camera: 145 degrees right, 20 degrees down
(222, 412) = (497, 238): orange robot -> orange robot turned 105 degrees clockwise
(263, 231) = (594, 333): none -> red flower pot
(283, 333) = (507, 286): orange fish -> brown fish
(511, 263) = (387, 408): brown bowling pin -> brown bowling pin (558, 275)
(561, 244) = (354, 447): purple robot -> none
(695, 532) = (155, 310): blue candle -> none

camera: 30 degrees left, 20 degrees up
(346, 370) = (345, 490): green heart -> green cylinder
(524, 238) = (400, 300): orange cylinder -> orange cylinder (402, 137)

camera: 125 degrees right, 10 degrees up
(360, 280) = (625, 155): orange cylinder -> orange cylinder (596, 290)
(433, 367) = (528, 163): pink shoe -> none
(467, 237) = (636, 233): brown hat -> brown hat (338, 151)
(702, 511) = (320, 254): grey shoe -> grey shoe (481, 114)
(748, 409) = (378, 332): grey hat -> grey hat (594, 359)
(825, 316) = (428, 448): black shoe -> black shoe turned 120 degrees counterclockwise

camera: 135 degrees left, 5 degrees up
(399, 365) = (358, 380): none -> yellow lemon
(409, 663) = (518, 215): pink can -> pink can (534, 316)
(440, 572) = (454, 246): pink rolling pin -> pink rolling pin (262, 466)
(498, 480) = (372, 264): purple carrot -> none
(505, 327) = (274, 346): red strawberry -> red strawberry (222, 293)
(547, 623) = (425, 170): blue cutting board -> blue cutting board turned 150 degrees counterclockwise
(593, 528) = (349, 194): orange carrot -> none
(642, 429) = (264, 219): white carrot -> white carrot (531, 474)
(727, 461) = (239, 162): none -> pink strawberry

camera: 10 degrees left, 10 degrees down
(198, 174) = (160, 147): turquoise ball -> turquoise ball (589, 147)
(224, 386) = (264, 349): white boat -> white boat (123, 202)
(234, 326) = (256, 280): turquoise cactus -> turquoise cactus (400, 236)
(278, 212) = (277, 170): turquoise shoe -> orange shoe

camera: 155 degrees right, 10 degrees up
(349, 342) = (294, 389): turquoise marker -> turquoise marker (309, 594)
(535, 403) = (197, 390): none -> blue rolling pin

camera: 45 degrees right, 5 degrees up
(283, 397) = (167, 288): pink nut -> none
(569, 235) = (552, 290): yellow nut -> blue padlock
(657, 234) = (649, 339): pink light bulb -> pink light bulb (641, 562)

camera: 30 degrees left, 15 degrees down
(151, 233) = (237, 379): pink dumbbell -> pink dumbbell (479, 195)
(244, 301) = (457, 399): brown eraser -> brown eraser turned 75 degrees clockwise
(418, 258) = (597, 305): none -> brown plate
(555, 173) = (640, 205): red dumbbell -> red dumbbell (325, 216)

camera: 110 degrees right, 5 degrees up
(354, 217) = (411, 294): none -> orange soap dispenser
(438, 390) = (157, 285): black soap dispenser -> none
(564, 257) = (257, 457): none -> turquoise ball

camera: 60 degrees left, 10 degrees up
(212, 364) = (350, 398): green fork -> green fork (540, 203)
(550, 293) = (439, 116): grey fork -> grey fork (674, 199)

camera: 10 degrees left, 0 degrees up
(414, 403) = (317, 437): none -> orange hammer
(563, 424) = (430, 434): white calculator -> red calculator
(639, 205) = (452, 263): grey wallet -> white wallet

________________

Nothing in the material may be left out; write it all out verbatim.

**Answer to this problem:**
camera: 145 degrees right, 20 degrees down
(222, 412) = (497, 238): orange robot -> orange robot turned 105 degrees clockwise
(263, 231) = (594, 333): none -> red flower pot
(283, 333) = (507, 286): orange fish -> brown fish
(511, 263) = (387, 408): brown bowling pin -> brown bowling pin (558, 275)
(561, 244) = (354, 447): purple robot -> none
(695, 532) = (155, 310): blue candle -> none

camera: 30 degrees left, 20 degrees up
(346, 370) = (345, 490): green heart -> green cylinder
(524, 238) = (400, 300): orange cylinder -> orange cylinder (402, 137)

camera: 125 degrees right, 10 degrees up
(360, 280) = (625, 155): orange cylinder -> orange cylinder (596, 290)
(433, 367) = (528, 163): pink shoe -> none
(467, 237) = (636, 233): brown hat -> brown hat (338, 151)
(702, 511) = (320, 254): grey shoe -> grey shoe (481, 114)
(748, 409) = (378, 332): grey hat -> grey hat (594, 359)
(825, 316) = (428, 448): black shoe -> black shoe turned 120 degrees counterclockwise

camera: 135 degrees left, 5 degrees up
(399, 365) = (358, 380): none -> yellow lemon
(409, 663) = (518, 215): pink can -> pink can (534, 316)
(440, 572) = (454, 246): pink rolling pin -> pink rolling pin (262, 466)
(498, 480) = (372, 264): purple carrot -> none
(505, 327) = (274, 346): red strawberry -> red strawberry (222, 293)
(547, 623) = (425, 170): blue cutting board -> blue cutting board turned 150 degrees counterclockwise
(593, 528) = (349, 194): orange carrot -> none
(642, 429) = (264, 219): white carrot -> white carrot (531, 474)
(727, 461) = (239, 162): none -> pink strawberry

camera: 10 degrees left, 10 degrees down
(198, 174) = (160, 147): turquoise ball -> turquoise ball (589, 147)
(224, 386) = (264, 349): white boat -> white boat (123, 202)
(234, 326) = (256, 280): turquoise cactus -> turquoise cactus (400, 236)
(278, 212) = (277, 170): turquoise shoe -> orange shoe

camera: 155 degrees right, 10 degrees up
(349, 342) = (294, 389): turquoise marker -> turquoise marker (309, 594)
(535, 403) = (197, 390): none -> blue rolling pin

camera: 45 degrees right, 5 degrees up
(283, 397) = (167, 288): pink nut -> none
(569, 235) = (552, 290): yellow nut -> blue padlock
(657, 234) = (649, 339): pink light bulb -> pink light bulb (641, 562)

camera: 30 degrees left, 15 degrees down
(151, 233) = (237, 379): pink dumbbell -> pink dumbbell (479, 195)
(244, 301) = (457, 399): brown eraser -> brown eraser turned 75 degrees clockwise
(418, 258) = (597, 305): none -> brown plate
(555, 173) = (640, 205): red dumbbell -> red dumbbell (325, 216)

camera: 110 degrees right, 5 degrees up
(354, 217) = (411, 294): none -> orange soap dispenser
(438, 390) = (157, 285): black soap dispenser -> none
(564, 257) = (257, 457): none -> turquoise ball

camera: 60 degrees left, 10 degrees up
(212, 364) = (350, 398): green fork -> green fork (540, 203)
(550, 293) = (439, 116): grey fork -> grey fork (674, 199)

camera: 10 degrees left, 0 degrees up
(414, 403) = (317, 437): none -> orange hammer
(563, 424) = (430, 434): white calculator -> red calculator
(639, 205) = (452, 263): grey wallet -> white wallet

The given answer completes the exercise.